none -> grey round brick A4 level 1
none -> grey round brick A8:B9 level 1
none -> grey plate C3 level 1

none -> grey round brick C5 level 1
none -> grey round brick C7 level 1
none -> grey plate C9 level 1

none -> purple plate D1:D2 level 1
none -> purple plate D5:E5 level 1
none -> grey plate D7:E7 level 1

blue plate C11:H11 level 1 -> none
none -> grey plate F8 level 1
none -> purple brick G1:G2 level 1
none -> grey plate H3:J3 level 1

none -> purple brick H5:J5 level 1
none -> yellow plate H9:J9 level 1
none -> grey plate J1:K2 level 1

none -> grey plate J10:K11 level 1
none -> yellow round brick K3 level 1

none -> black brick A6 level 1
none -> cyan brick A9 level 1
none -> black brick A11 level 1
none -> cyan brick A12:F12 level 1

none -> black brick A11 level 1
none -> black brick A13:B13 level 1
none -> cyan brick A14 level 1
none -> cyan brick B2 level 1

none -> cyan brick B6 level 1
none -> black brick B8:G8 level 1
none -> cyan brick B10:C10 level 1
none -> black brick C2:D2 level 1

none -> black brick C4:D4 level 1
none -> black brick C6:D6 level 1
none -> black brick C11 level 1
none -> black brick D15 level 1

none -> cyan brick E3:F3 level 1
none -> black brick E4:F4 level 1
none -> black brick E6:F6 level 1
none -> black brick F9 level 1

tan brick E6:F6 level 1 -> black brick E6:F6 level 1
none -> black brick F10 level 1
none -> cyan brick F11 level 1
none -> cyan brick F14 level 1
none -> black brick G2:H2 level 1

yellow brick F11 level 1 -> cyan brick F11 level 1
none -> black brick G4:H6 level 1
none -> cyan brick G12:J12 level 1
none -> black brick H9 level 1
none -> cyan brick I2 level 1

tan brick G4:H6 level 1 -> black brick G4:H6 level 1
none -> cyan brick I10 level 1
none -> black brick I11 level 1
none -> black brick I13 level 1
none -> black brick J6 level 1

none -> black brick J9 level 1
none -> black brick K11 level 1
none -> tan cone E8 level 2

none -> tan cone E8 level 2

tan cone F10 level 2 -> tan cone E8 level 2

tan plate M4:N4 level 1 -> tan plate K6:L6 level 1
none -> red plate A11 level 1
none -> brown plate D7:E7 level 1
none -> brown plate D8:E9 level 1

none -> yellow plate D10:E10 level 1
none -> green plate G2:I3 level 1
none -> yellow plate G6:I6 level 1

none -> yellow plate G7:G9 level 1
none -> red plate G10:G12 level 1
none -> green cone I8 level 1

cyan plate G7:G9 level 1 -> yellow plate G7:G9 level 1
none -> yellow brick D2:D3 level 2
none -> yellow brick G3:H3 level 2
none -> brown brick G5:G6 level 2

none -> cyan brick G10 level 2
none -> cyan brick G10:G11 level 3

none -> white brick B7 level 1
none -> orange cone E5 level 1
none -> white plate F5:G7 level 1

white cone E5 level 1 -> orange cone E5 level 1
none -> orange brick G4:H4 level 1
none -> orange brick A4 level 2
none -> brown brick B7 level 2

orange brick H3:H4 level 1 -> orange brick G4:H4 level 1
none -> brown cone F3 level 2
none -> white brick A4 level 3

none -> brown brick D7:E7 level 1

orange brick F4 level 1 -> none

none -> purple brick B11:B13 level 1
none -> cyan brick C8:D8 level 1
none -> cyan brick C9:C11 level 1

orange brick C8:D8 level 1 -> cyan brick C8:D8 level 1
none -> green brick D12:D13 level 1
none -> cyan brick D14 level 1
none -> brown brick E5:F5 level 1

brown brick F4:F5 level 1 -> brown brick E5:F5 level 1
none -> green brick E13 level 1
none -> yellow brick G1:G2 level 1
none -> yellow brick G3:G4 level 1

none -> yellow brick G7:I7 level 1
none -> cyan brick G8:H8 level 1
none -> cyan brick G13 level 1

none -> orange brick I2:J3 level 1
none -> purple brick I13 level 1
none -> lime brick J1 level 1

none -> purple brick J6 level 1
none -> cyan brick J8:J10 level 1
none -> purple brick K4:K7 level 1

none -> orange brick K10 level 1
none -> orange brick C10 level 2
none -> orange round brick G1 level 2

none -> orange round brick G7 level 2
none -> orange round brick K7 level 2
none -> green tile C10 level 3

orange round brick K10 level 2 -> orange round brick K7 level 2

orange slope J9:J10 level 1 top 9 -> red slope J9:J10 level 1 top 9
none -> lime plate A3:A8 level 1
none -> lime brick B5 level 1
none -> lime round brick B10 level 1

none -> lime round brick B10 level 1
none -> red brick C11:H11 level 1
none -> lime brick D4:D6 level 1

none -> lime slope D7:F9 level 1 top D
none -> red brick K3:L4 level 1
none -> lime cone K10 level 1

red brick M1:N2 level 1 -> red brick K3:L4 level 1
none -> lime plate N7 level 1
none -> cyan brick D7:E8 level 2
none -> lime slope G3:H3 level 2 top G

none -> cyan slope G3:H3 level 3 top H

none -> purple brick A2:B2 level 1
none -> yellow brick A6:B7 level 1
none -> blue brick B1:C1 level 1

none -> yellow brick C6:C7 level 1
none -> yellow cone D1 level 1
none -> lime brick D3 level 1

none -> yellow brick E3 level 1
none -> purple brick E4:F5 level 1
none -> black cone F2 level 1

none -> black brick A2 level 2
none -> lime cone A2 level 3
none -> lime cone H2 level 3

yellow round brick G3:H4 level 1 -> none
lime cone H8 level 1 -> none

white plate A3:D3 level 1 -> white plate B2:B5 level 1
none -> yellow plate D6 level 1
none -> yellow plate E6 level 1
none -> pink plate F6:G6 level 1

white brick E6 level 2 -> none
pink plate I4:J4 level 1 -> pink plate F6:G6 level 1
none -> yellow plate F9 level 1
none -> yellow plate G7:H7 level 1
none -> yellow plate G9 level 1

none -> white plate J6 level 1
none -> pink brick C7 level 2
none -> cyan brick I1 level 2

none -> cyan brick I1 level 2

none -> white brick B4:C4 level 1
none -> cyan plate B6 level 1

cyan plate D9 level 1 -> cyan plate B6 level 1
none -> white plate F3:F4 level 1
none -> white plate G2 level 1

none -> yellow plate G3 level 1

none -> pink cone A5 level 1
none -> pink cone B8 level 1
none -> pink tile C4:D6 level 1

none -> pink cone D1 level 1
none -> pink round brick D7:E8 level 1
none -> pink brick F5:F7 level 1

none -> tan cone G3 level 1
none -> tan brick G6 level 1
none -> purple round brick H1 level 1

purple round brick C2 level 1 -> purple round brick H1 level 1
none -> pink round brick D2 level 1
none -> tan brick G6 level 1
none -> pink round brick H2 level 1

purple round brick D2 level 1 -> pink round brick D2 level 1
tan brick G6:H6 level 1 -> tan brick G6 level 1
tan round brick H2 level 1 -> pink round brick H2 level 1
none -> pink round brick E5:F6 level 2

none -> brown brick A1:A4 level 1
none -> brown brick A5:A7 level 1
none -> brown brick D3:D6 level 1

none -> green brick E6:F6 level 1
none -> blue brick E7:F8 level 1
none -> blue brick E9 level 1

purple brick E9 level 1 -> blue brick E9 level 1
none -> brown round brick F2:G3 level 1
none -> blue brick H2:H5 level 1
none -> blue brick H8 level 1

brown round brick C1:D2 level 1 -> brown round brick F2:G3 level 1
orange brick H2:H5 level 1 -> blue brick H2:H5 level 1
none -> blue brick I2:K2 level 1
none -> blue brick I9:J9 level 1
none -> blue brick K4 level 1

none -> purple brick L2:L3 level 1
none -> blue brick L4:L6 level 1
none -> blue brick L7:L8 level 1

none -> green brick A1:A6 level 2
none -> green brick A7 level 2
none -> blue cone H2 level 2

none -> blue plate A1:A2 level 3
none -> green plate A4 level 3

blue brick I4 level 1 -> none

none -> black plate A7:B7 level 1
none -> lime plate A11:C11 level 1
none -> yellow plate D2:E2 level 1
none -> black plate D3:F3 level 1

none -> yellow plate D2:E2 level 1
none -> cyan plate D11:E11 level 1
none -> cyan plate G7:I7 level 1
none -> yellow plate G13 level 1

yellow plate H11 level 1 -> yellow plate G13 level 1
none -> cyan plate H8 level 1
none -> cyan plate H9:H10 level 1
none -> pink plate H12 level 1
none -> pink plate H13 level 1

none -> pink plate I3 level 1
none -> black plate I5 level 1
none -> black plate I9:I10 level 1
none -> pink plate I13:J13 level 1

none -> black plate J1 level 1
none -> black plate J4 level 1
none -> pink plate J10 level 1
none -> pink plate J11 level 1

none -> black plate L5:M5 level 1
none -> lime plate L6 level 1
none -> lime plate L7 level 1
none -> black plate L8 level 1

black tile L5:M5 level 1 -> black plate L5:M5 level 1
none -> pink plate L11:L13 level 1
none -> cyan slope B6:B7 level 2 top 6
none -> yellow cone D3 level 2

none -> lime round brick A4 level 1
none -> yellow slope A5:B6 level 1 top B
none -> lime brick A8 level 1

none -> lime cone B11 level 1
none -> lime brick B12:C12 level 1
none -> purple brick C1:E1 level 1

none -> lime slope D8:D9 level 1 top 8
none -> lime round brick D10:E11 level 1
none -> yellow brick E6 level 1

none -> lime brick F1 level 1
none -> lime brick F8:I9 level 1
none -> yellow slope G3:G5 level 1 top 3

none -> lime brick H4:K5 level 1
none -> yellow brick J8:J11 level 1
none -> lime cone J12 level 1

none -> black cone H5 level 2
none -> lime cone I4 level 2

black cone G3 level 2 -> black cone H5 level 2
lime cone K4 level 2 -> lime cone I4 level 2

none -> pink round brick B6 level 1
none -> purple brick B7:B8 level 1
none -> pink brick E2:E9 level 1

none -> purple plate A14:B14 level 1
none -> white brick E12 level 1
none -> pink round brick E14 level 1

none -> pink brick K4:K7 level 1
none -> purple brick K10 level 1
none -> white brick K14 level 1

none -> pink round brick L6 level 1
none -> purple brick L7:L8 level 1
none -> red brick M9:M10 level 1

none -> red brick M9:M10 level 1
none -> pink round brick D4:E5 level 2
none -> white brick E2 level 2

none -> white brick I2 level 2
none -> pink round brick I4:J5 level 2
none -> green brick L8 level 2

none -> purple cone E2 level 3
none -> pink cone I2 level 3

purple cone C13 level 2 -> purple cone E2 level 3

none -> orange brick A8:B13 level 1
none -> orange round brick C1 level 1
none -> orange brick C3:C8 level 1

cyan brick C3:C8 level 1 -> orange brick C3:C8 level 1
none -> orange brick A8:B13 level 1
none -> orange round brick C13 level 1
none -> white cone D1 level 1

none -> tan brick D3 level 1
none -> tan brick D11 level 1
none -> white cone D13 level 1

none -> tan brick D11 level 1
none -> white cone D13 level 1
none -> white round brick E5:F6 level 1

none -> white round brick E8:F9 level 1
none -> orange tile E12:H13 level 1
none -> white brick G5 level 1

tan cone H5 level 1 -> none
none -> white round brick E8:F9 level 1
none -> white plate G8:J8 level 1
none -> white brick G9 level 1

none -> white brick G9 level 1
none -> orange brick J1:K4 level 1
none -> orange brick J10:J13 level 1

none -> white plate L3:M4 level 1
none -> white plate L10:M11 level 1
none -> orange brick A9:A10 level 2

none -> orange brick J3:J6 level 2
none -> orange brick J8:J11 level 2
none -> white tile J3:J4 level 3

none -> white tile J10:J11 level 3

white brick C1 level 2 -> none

Task to carry out.
Please reproduce exactly the lines from the first one of the records above through the line containing "none -> grey plate J10:K11 level 1", both included, and nothing else.

Result of the task.
none -> grey round brick A4 level 1
none -> grey round brick A8:B9 level 1
none -> grey plate C3 level 1

none -> grey round brick C5 level 1
none -> grey round brick C7 level 1
none -> grey plate C9 level 1

none -> purple plate D1:D2 level 1
none -> purple plate D5:E5 level 1
none -> grey plate D7:E7 level 1

blue plate C11:H11 level 1 -> none
none -> grey plate F8 level 1
none -> purple brick G1:G2 level 1
none -> grey plate H3:J3 level 1

none -> purple brick H5:J5 level 1
none -> yellow plate H9:J9 level 1
none -> grey plate J1:K2 level 1

none -> grey plate J10:K11 level 1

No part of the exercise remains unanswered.